▸ **EXERCISE DESCRIPTION**: Give back only the lines in the records below from the one with "(359, 86) = (170, 62): yellow" to the one with "(373, 213) = (269, 200): yellow", both inclusive, word for word.

▸ **MATERIAL FOR THE TASK**:
Segment Open

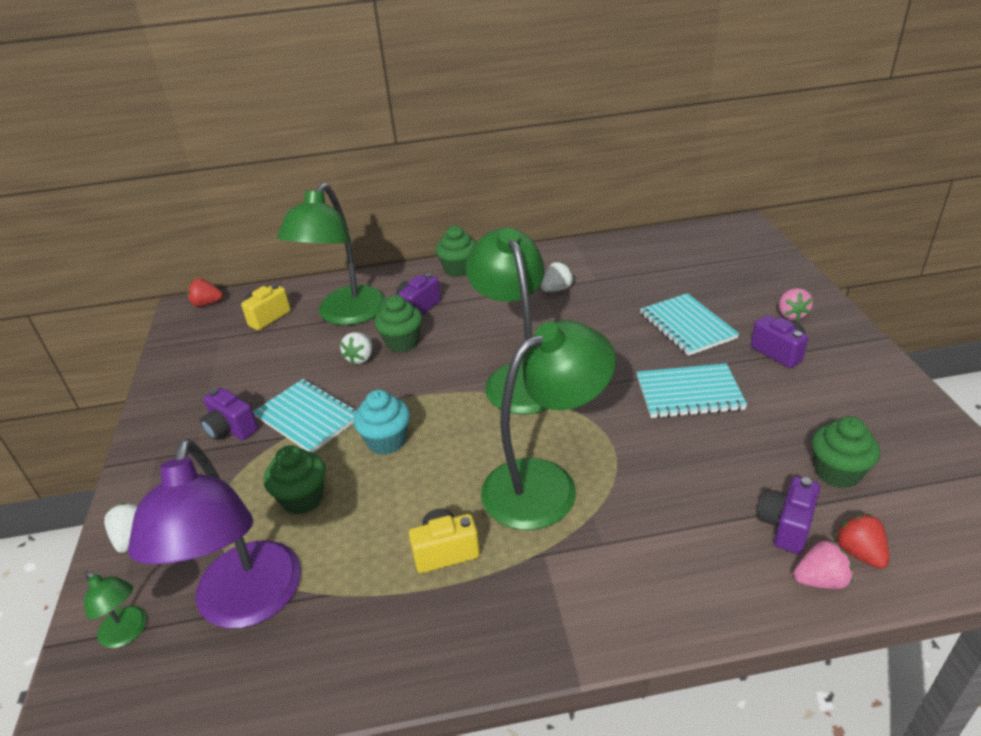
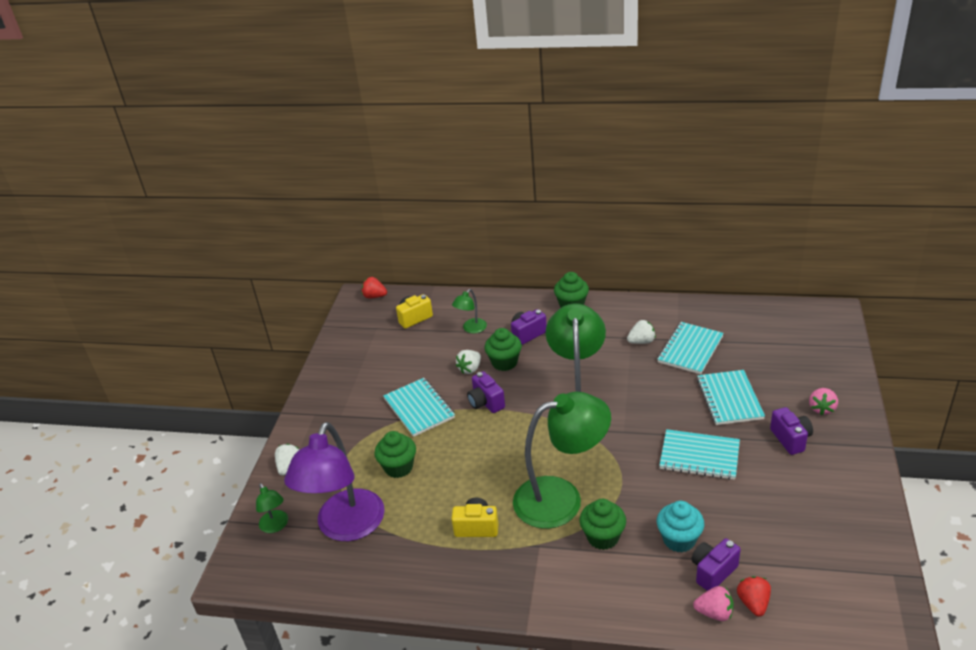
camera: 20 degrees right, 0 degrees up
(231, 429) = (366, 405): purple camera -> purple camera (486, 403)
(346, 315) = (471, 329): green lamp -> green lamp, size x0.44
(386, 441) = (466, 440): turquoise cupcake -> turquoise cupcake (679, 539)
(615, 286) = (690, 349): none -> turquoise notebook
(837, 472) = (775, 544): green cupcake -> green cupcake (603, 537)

Segment Closed
Segment Open

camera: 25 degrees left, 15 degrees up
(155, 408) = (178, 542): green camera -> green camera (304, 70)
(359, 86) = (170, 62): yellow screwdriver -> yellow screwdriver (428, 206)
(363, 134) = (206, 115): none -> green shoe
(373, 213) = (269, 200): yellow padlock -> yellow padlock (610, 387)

Segment Closed
Segment Open

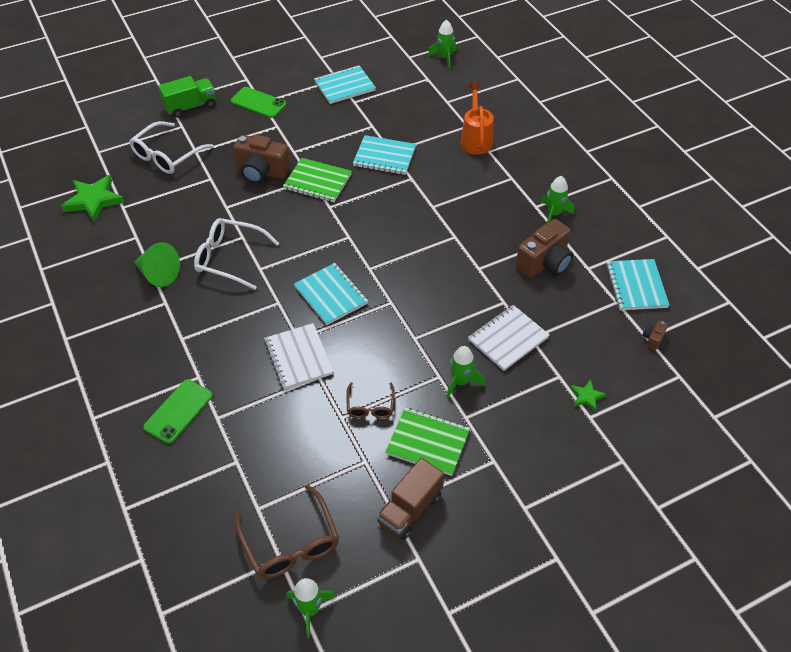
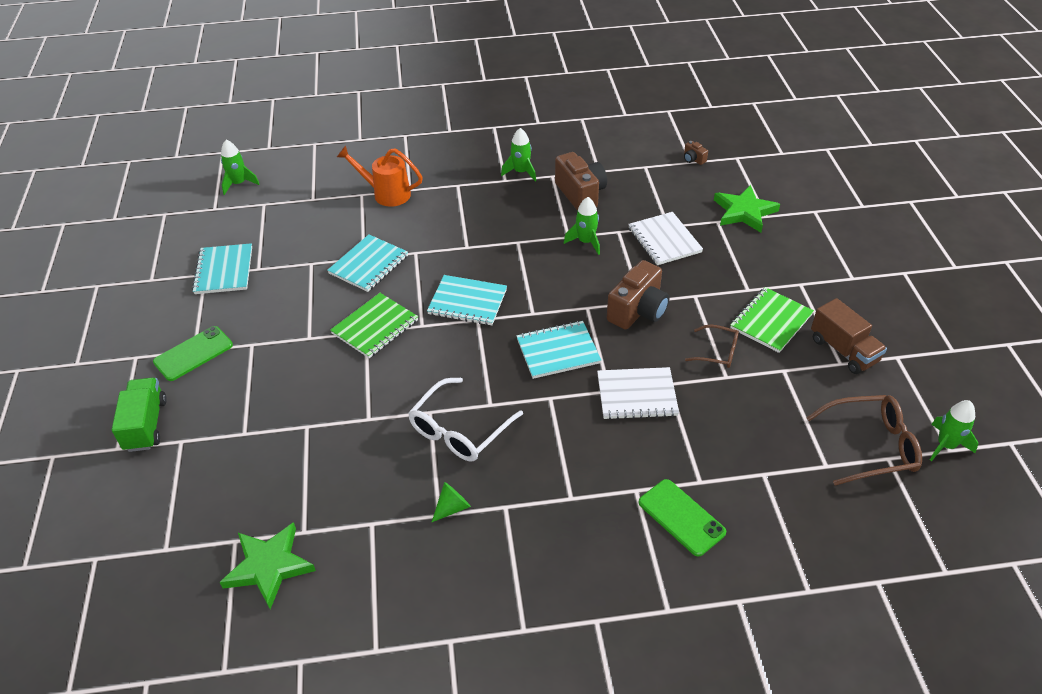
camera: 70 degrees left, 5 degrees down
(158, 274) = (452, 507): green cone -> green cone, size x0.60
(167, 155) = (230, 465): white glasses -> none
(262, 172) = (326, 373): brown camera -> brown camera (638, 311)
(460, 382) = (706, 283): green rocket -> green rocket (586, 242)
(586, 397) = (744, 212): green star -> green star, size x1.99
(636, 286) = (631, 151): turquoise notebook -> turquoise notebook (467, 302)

Segment Closed

▸ **WRITTEN SOLUTION**:
(359, 86) = (170, 62): yellow screwdriver -> yellow screwdriver (428, 206)
(363, 134) = (206, 115): none -> green shoe
(373, 213) = (269, 200): yellow padlock -> yellow padlock (610, 387)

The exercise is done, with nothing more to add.